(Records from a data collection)
== Segment start ==

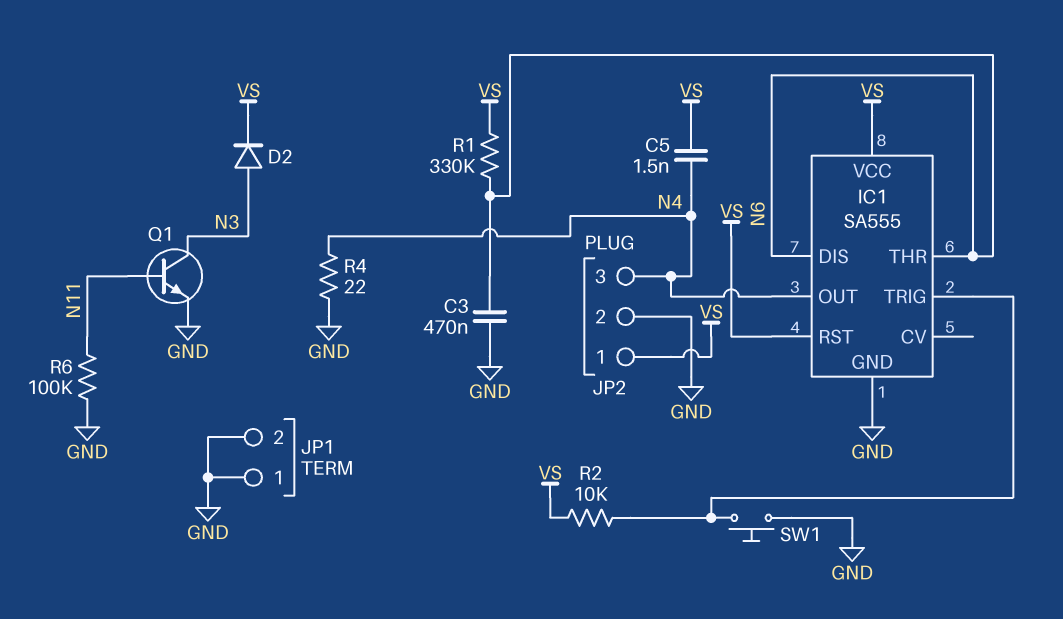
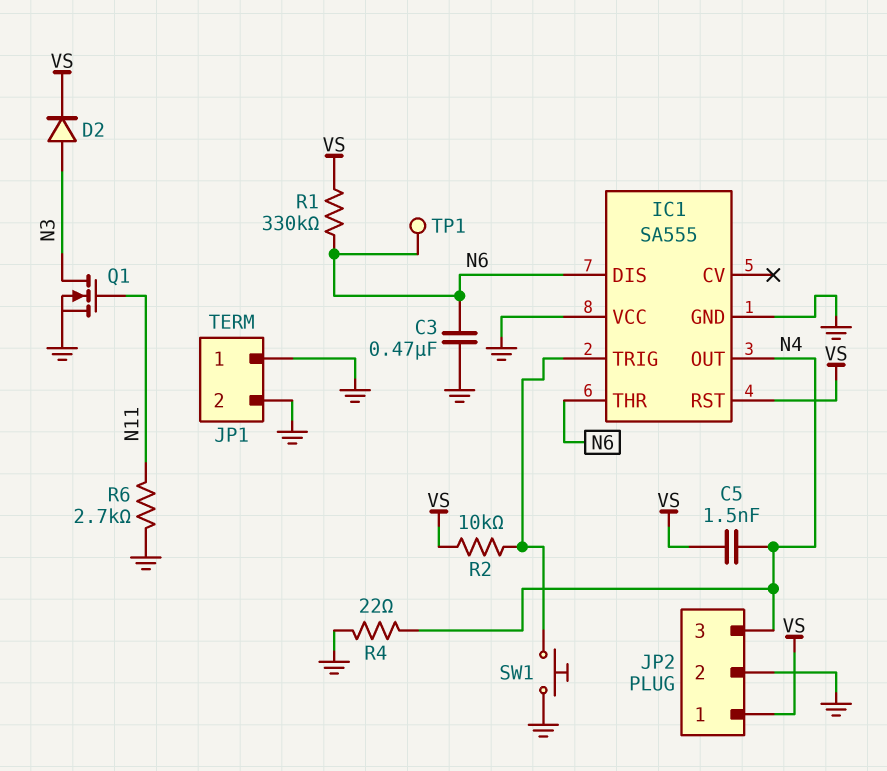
IC1 pin VCC: VS -> GND
Q1: NPN (B N11, C N3, E GND) -> NMOS (G N11, D N3, S GND)
R6: 100k (GND, N11) -> 2.7k (GND, N11)
TP1: none -> test point (N6)

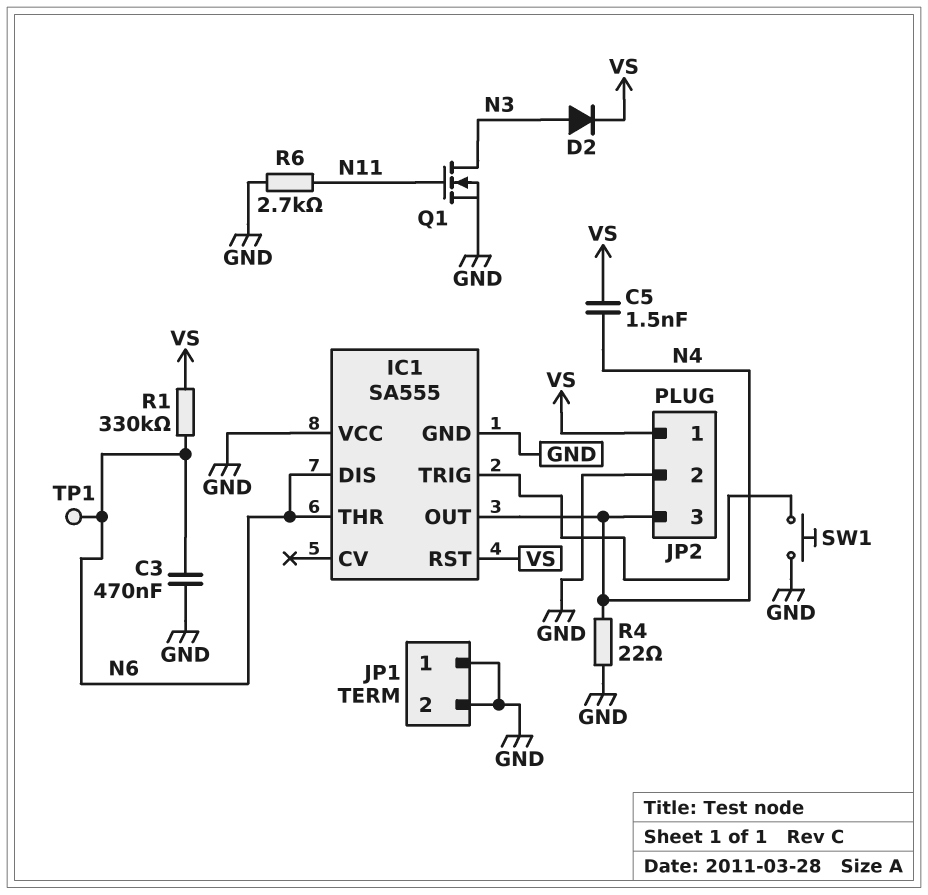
R2: 10k (IC1/TRIG, VS) -> none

== Segment end ==

[Exercise]: List the lines of the records where "none" occurs.

[Response to the task]:
TP1: none -> test point (N6)
R2: 10k (IC1/TRIG, VS) -> none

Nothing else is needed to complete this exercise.